(Coordinate-based change listings)
- - - - - - -
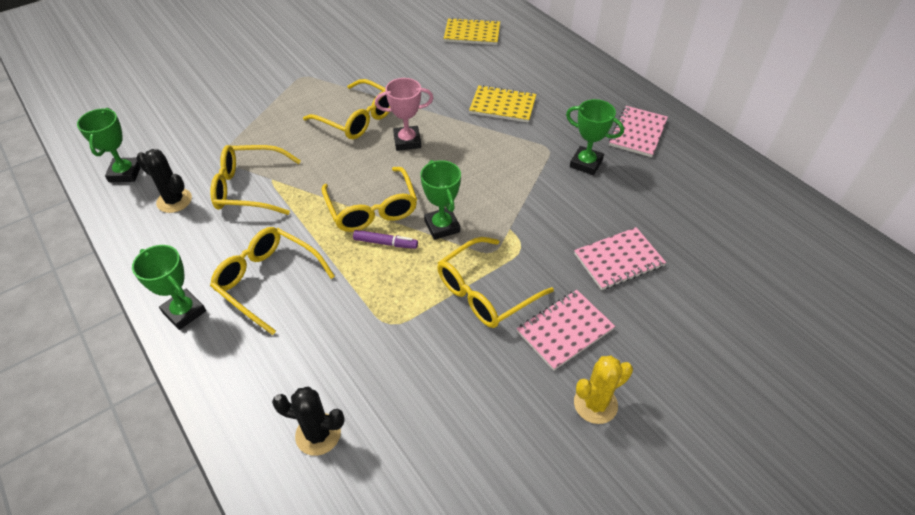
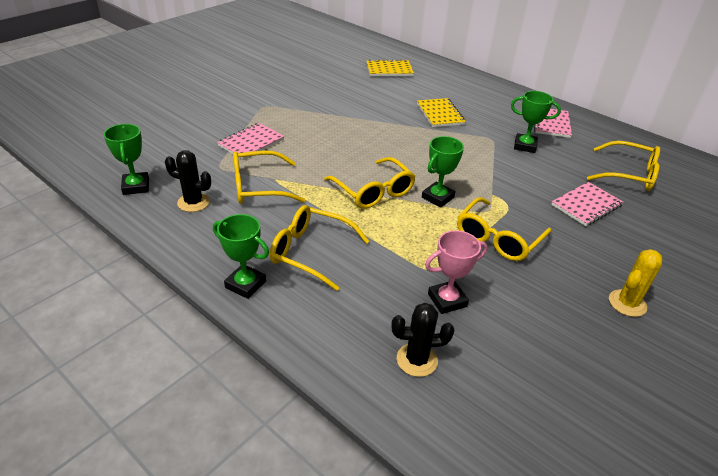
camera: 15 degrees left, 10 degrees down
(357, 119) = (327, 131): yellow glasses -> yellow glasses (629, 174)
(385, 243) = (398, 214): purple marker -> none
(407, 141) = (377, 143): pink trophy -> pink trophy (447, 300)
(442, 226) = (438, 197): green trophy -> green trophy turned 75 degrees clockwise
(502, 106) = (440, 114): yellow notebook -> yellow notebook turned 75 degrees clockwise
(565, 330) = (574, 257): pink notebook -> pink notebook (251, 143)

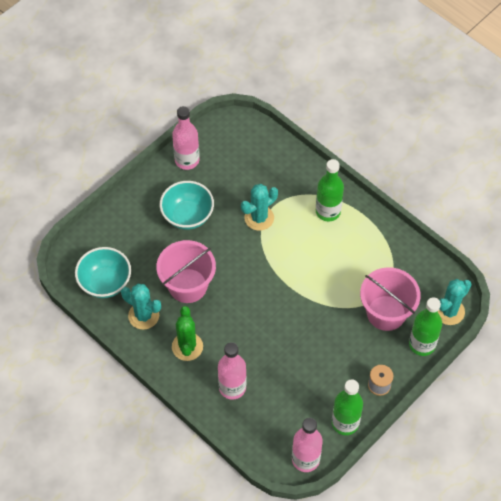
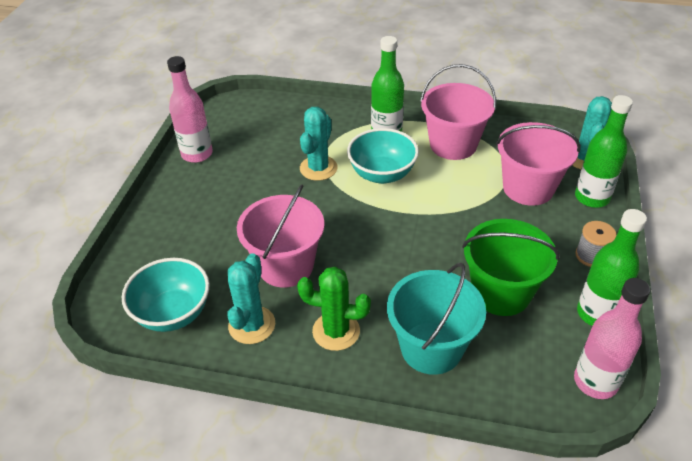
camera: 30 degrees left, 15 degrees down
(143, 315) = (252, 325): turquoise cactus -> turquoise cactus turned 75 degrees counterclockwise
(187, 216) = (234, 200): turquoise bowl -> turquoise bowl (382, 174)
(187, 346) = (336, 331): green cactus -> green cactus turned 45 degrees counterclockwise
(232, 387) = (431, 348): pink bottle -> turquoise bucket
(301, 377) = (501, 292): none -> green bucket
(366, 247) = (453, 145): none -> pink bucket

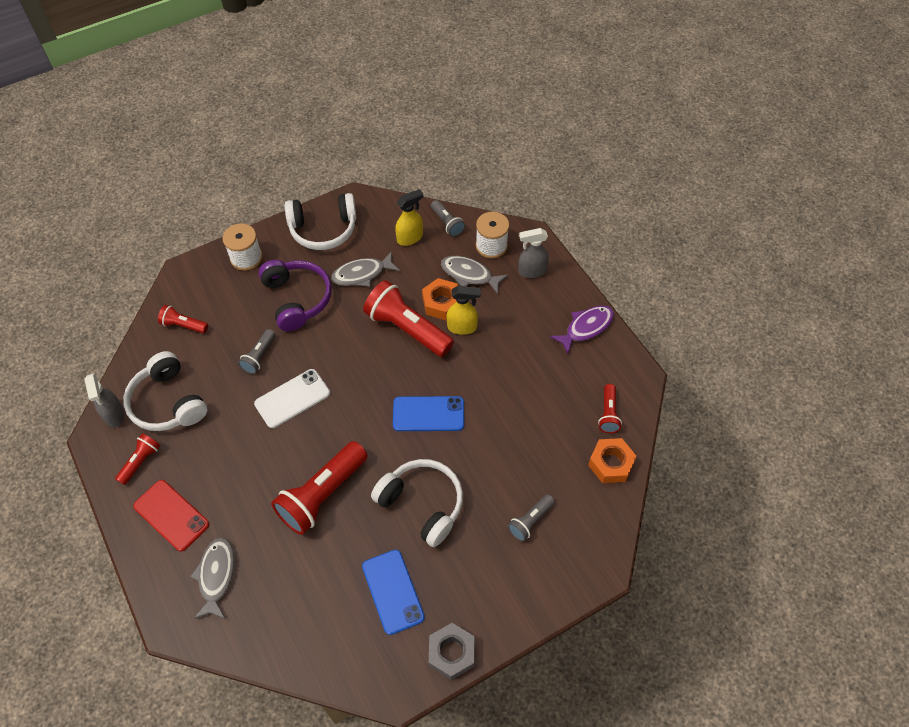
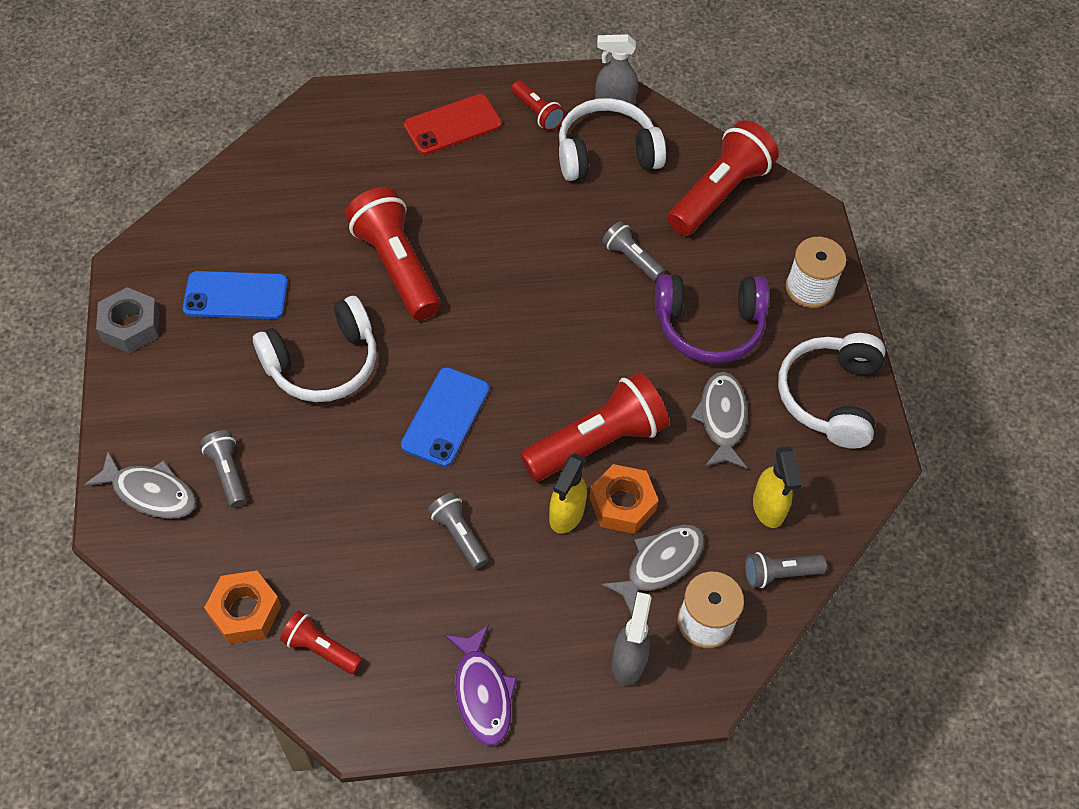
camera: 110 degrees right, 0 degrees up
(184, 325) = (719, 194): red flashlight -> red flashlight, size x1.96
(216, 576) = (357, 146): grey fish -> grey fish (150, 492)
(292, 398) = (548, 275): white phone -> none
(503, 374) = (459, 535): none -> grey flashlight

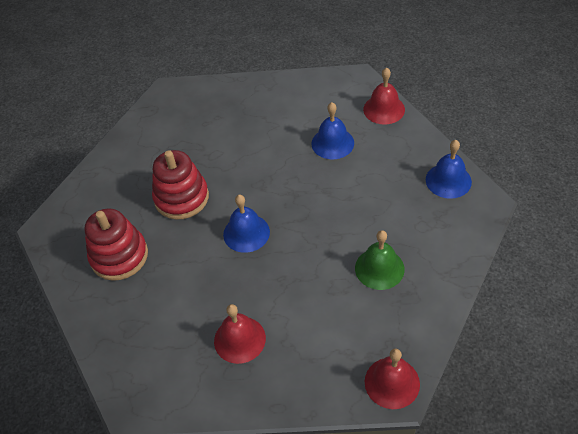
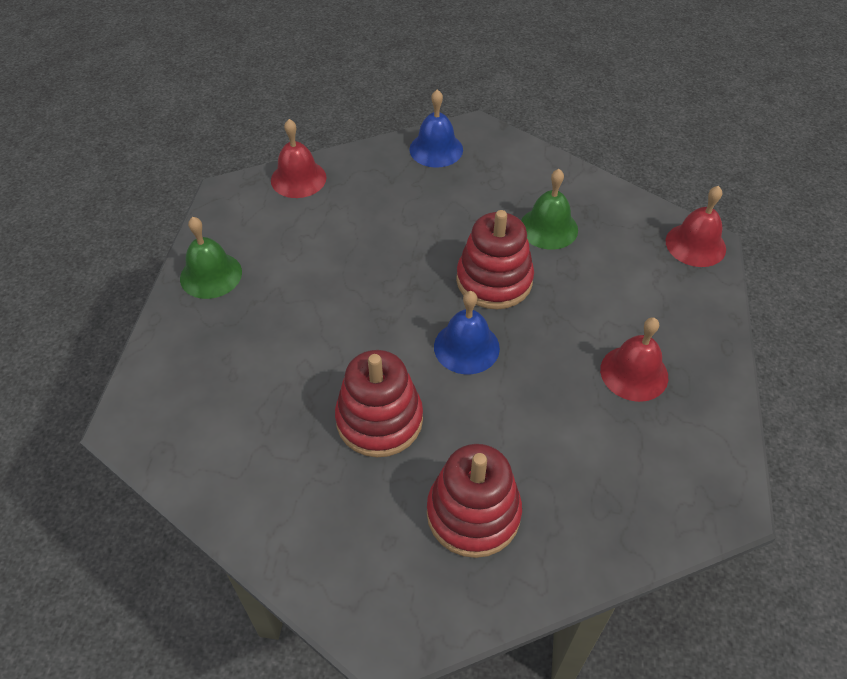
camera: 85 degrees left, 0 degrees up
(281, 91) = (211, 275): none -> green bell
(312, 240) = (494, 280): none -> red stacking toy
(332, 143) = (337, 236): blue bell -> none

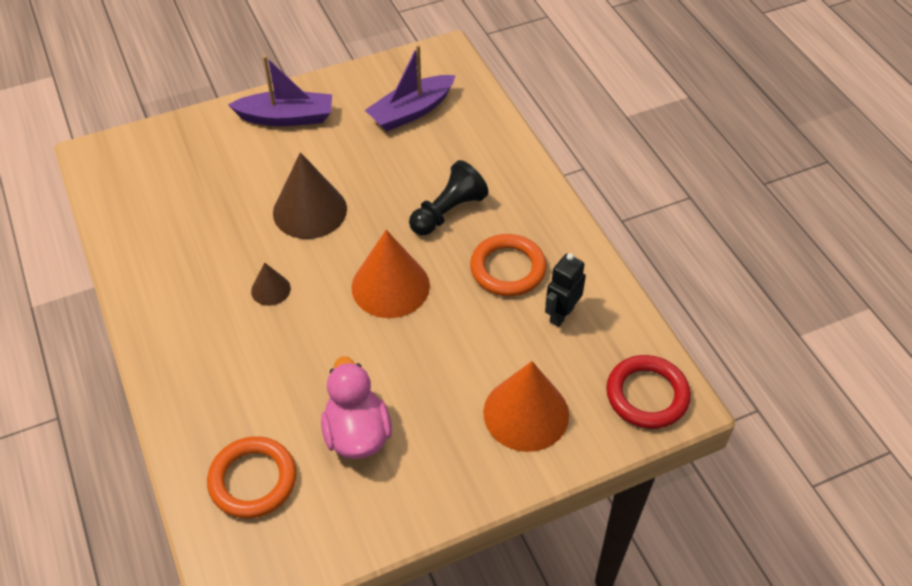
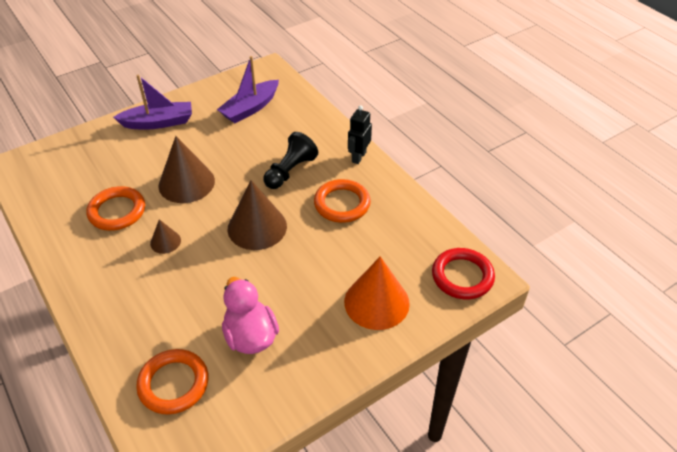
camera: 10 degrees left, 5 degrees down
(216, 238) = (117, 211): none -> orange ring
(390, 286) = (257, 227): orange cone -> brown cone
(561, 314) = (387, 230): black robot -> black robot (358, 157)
- - - - - - -
§ **ACTIVITY**
Copy out each line of the data exactly as it reads; skip the pictures.

§ **REPLY**
camera: 15 degrees left, 10 degrees down
(357, 119) = (327, 131): yellow glasses -> yellow glasses (629, 174)
(385, 243) = (398, 214): purple marker -> none
(407, 141) = (377, 143): pink trophy -> pink trophy (447, 300)
(442, 226) = (438, 197): green trophy -> green trophy turned 75 degrees clockwise
(502, 106) = (440, 114): yellow notebook -> yellow notebook turned 75 degrees clockwise
(565, 330) = (574, 257): pink notebook -> pink notebook (251, 143)

camera: 30 degrees left, 15 degrees down
(143, 315) = (252, 325): turquoise cactus -> turquoise cactus turned 75 degrees counterclockwise
(187, 216) = (234, 200): turquoise bowl -> turquoise bowl (382, 174)
(187, 346) = (336, 331): green cactus -> green cactus turned 45 degrees counterclockwise
(232, 387) = (431, 348): pink bottle -> turquoise bucket
(301, 377) = (501, 292): none -> green bucket
(366, 247) = (453, 145): none -> pink bucket

camera: 110 degrees right, 0 degrees up
(184, 325) = (719, 194): red flashlight -> red flashlight, size x1.96
(216, 576) = (357, 146): grey fish -> grey fish (150, 492)
(292, 398) = (548, 275): white phone -> none
(503, 374) = (459, 535): none -> grey flashlight

camera: 85 degrees left, 0 degrees up
(281, 91) = (211, 275): none -> green bell
(312, 240) = (494, 280): none -> red stacking toy
(332, 143) = (337, 236): blue bell -> none

camera: 10 degrees left, 5 degrees down
(216, 238) = (117, 211): none -> orange ring
(390, 286) = (257, 227): orange cone -> brown cone
(561, 314) = (387, 230): black robot -> black robot (358, 157)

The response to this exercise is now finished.